Data section:
+---+
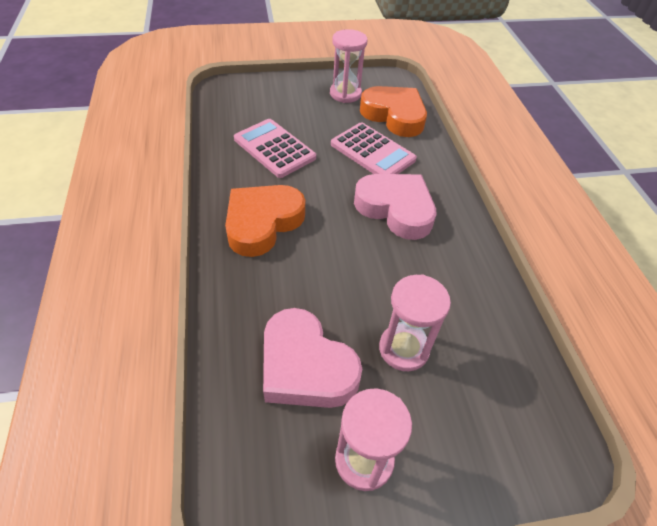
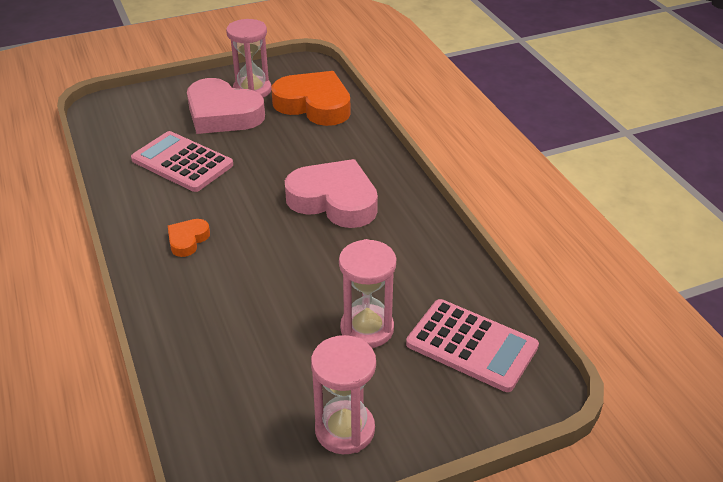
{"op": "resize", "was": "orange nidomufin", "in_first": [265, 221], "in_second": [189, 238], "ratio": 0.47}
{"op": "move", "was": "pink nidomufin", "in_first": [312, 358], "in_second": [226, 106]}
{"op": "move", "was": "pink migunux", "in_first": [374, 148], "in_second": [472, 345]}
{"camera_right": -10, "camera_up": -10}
+---+
Instructions to follow:
The whole listing above, word for word: repeat it with the pictures excluded.

Response box:
{"op": "resize", "was": "orange nidomufin", "in_first": [265, 221], "in_second": [189, 238], "ratio": 0.47}
{"op": "move", "was": "pink nidomufin", "in_first": [312, 358], "in_second": [226, 106]}
{"op": "move", "was": "pink migunux", "in_first": [374, 148], "in_second": [472, 345]}
{"camera_right": -10, "camera_up": -10}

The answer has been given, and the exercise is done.